▶ _RECORDS FOR PROCESSING_:
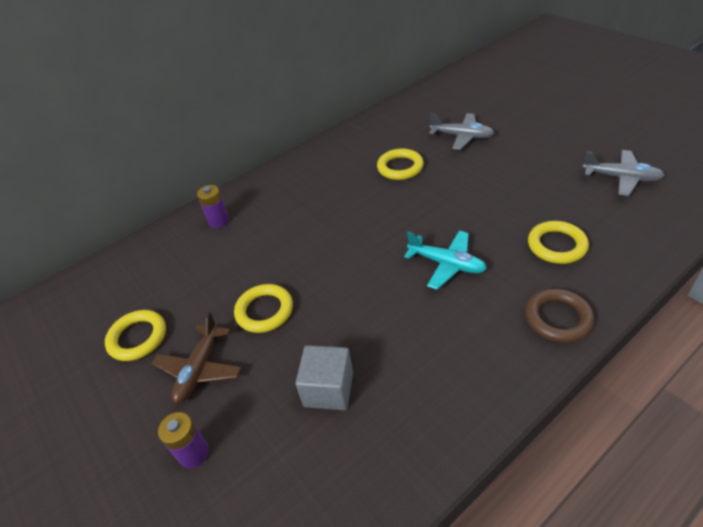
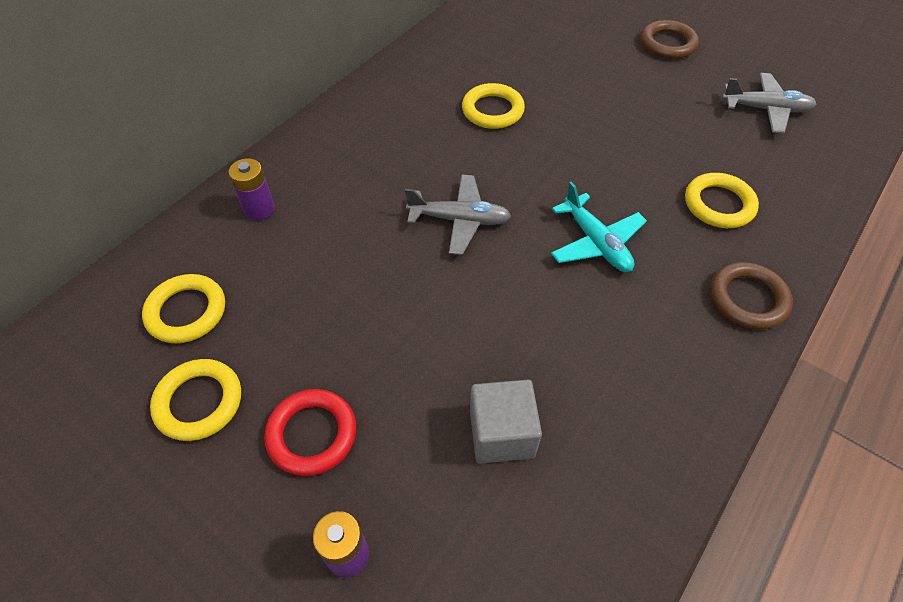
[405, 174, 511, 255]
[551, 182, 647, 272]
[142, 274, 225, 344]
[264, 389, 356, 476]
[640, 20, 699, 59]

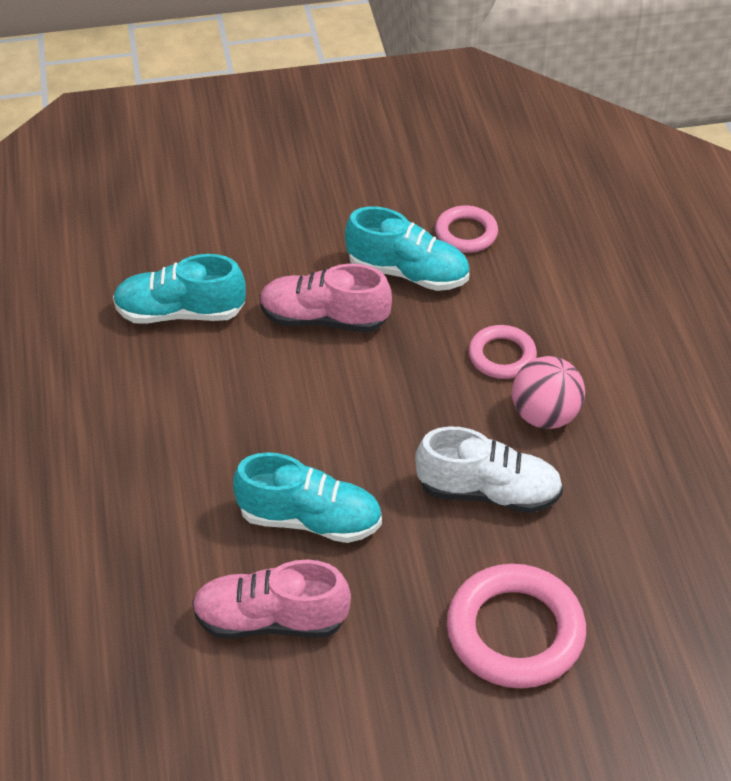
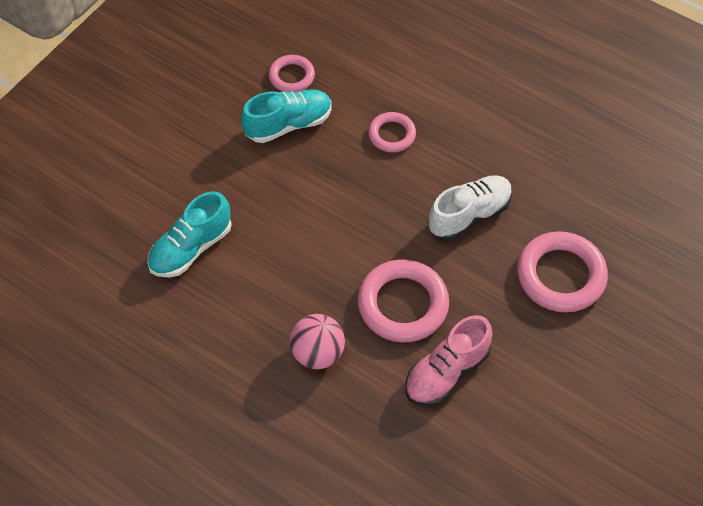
[259, 264, 392, 332] (first image)
[290, 314, 345, 369]
[358, 259, 449, 342]

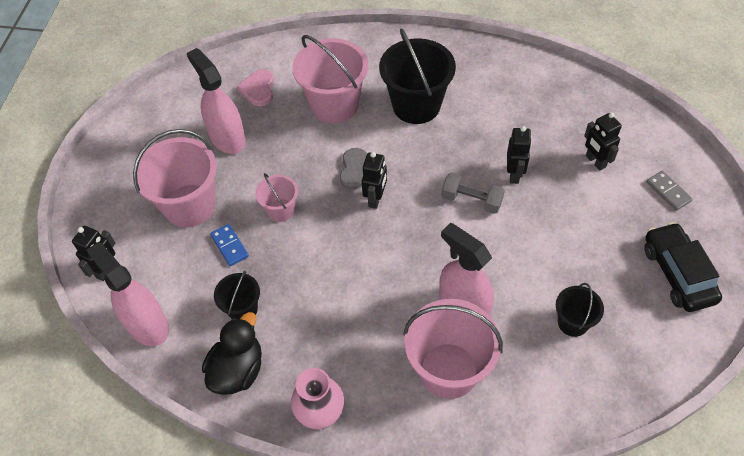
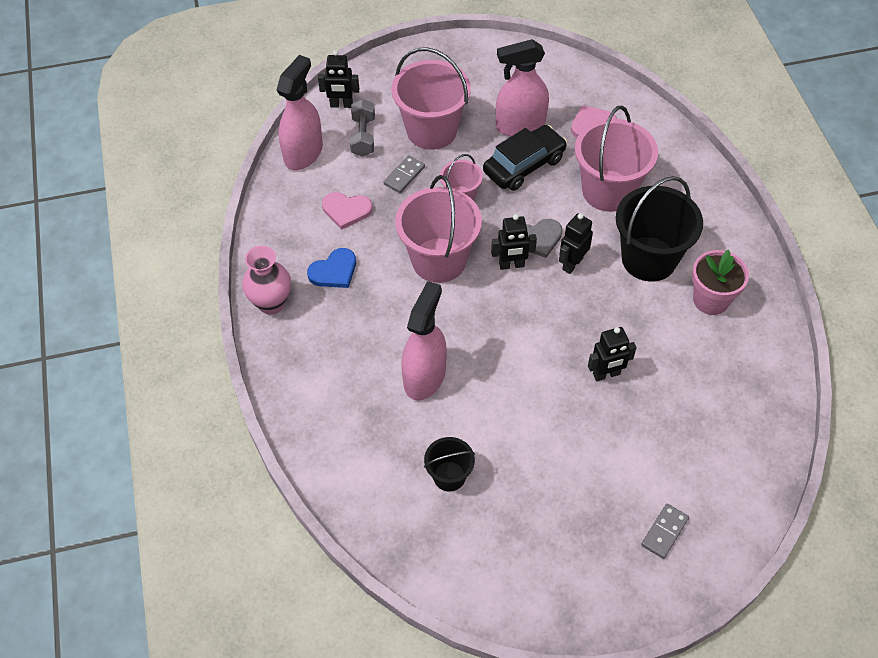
[496, 39, 549, 137]
[559, 213, 593, 274]
[350, 99, 375, 157]
[483, 125, 567, 191]
[384, 155, 425, 193]
[322, 192, 372, 230]
[395, 175, 482, 283]
[202, 312, 262, 395] (first image)
[307, 248, 356, 288]
[692, 250, 749, 315]

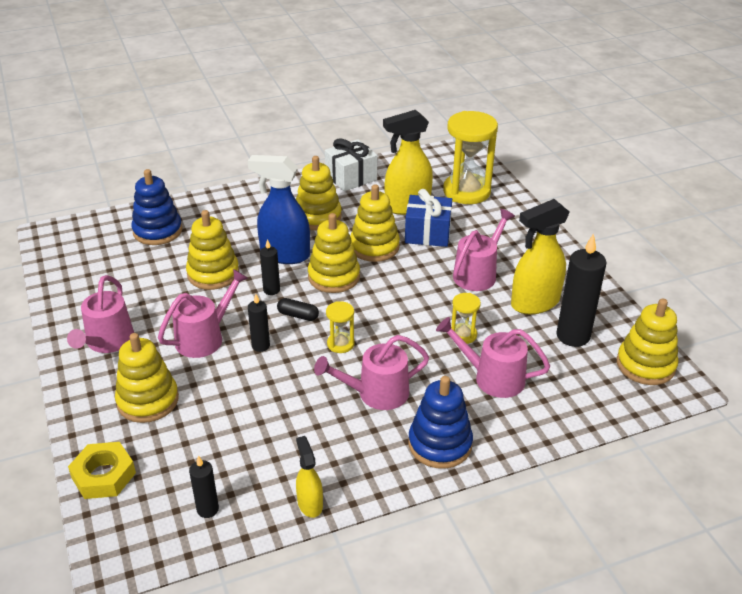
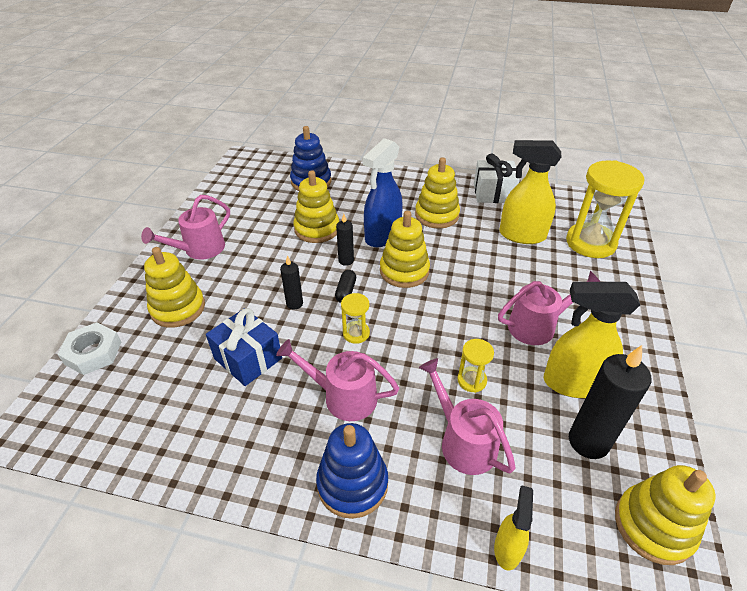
[363, 138, 403, 247]
[350, 184, 400, 262] (first image)
[206, 308, 282, 386]
[158, 269, 248, 358] (first image)
[335, 270, 356, 303]
[494, 485, 533, 571]
[57, 322, 121, 375]
[189, 456, 219, 518] (first image)

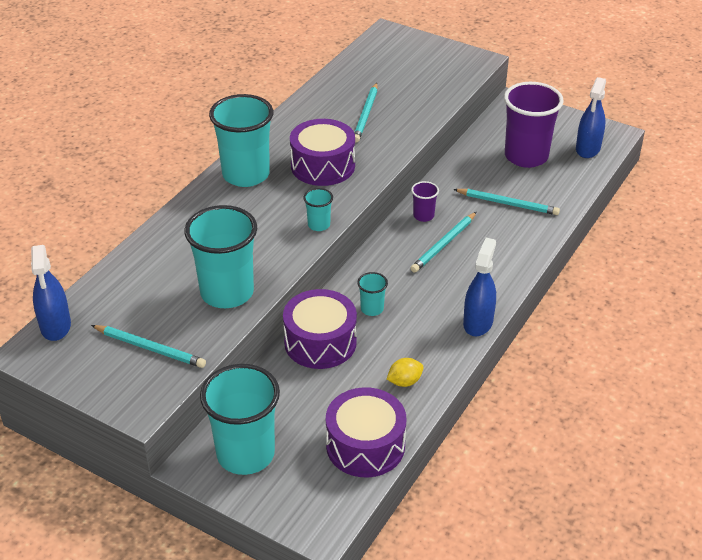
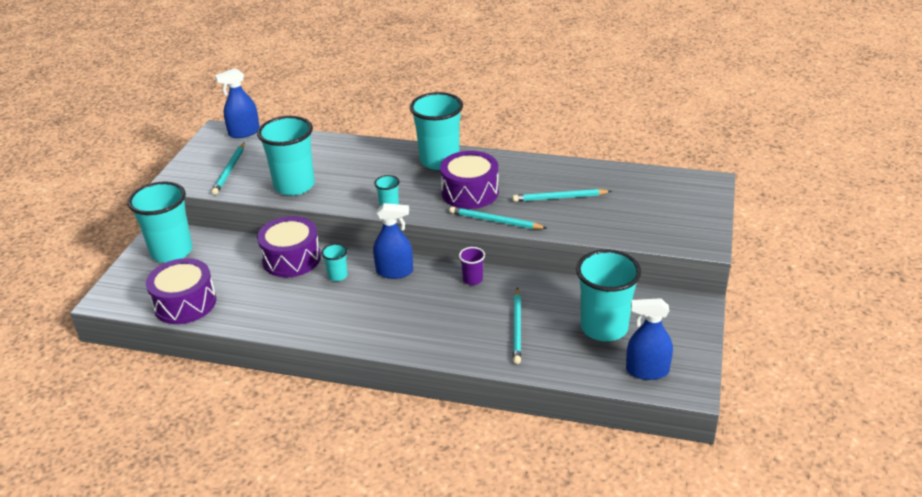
[576, 249, 641, 341]
[449, 207, 547, 229]
[373, 203, 413, 279]
[387, 358, 424, 387] (first image)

▶ _TASK GOAL_:
Show the lines of the records that include the string "first".

▶ _WRITTEN ANSWER_:
[259, 264, 392, 332] (first image)
[202, 312, 262, 395] (first image)
[350, 184, 400, 262] (first image)
[158, 269, 248, 358] (first image)
[189, 456, 219, 518] (first image)
[387, 358, 424, 387] (first image)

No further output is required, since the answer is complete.